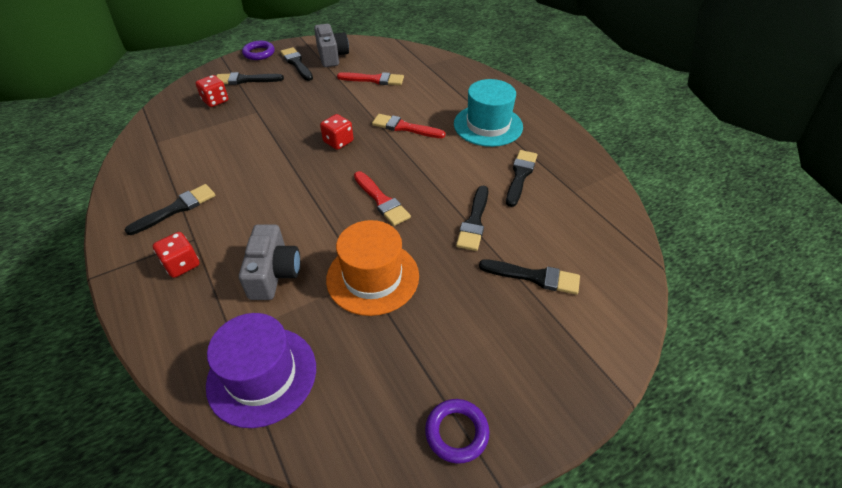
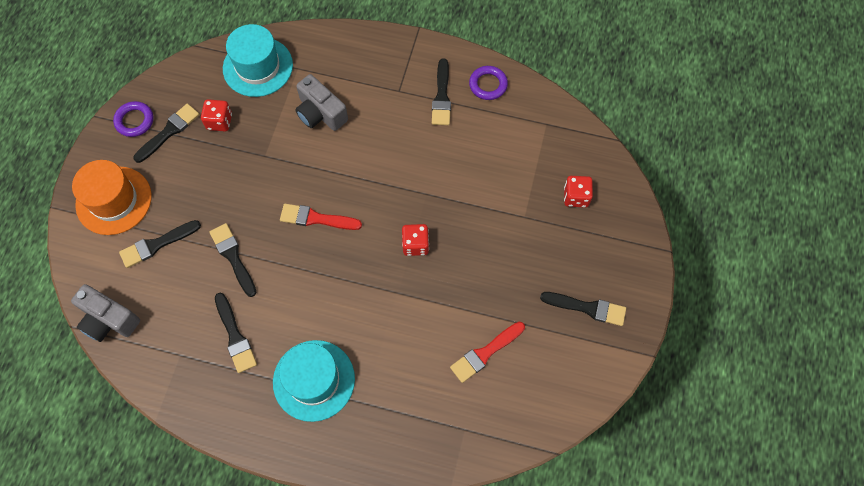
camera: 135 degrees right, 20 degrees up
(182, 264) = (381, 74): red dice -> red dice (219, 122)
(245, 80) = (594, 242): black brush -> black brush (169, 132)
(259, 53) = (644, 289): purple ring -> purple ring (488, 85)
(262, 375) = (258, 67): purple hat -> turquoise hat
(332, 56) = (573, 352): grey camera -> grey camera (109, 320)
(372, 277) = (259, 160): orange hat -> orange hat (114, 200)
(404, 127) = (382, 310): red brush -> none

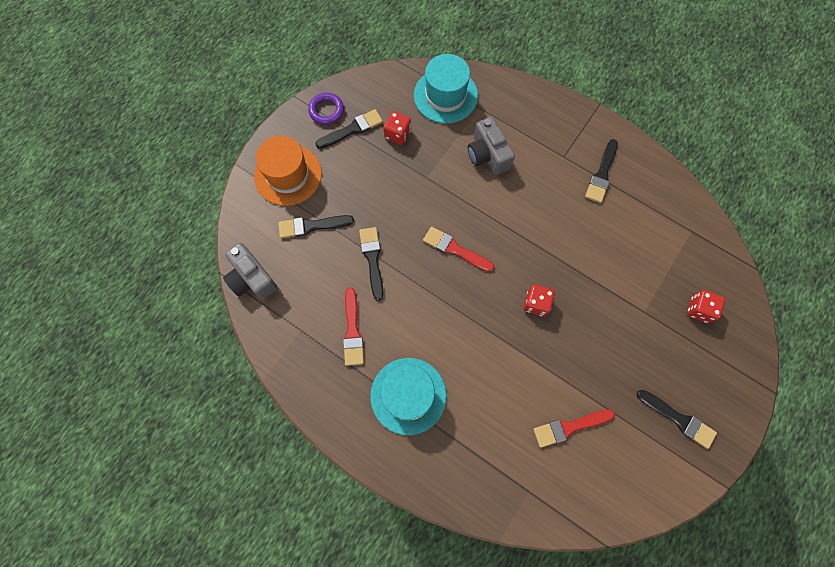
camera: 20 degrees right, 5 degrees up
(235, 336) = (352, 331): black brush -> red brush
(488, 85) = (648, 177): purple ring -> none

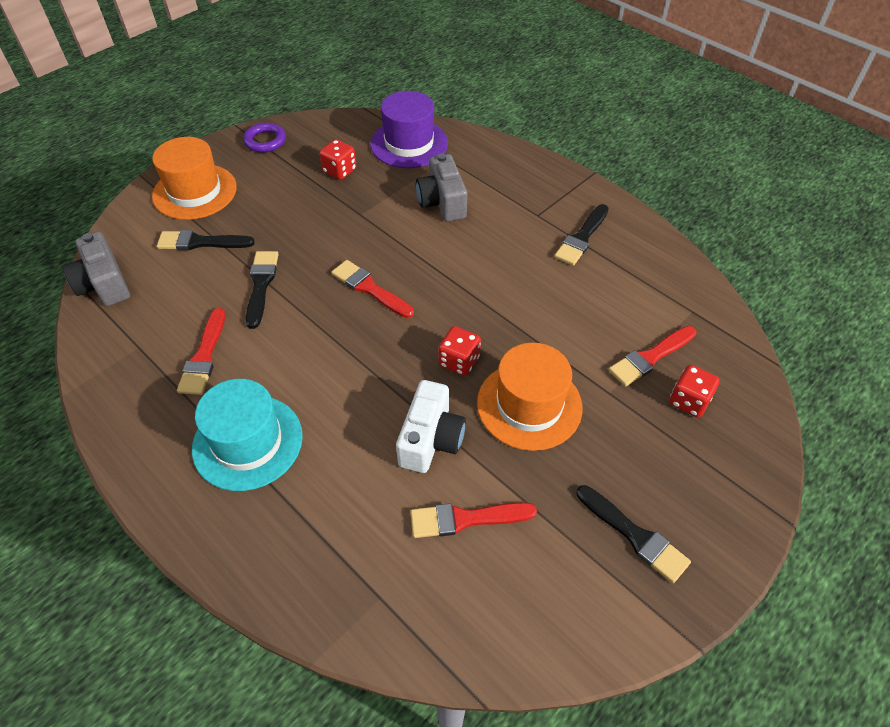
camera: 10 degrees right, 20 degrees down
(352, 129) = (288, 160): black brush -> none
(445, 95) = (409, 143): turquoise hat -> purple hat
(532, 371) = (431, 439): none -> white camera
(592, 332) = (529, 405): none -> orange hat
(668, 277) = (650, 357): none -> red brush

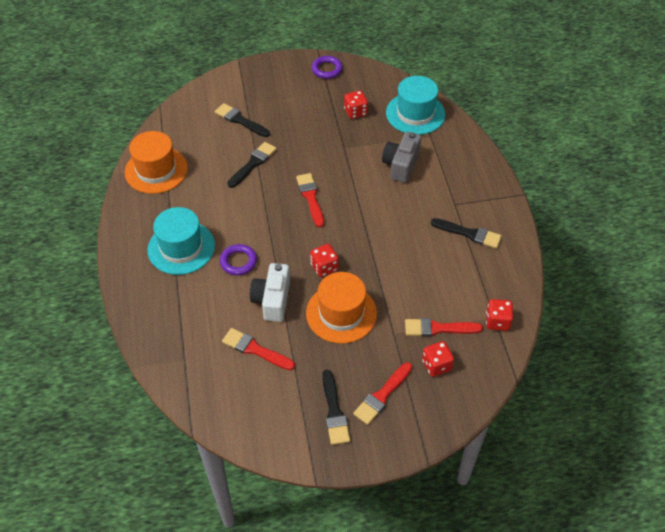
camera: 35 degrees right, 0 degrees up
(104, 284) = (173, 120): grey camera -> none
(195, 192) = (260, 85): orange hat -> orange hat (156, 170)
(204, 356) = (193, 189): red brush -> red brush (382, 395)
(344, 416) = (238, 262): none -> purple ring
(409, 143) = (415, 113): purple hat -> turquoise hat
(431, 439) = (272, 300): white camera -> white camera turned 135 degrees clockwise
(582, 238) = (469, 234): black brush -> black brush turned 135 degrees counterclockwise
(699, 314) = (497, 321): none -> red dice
····················
- How to complete this task -
From the listing above, repeat only the lines between the line containing "(445, 95) = (409, 143): turquoise" and the line containing "(409, 143) = (415, 113): purple", those two included. Pictures are not part of the copy.

- Solution for this problem -
(445, 95) = (409, 143): turquoise hat -> purple hat
(532, 371) = (431, 439): none -> white camera
(592, 332) = (529, 405): none -> orange hat
(668, 277) = (650, 357): none -> red brush

camera: 35 degrees right, 0 degrees up
(104, 284) = (173, 120): grey camera -> none
(195, 192) = (260, 85): orange hat -> orange hat (156, 170)
(204, 356) = (193, 189): red brush -> red brush (382, 395)
(344, 416) = (238, 262): none -> purple ring
(409, 143) = (415, 113): purple hat -> turquoise hat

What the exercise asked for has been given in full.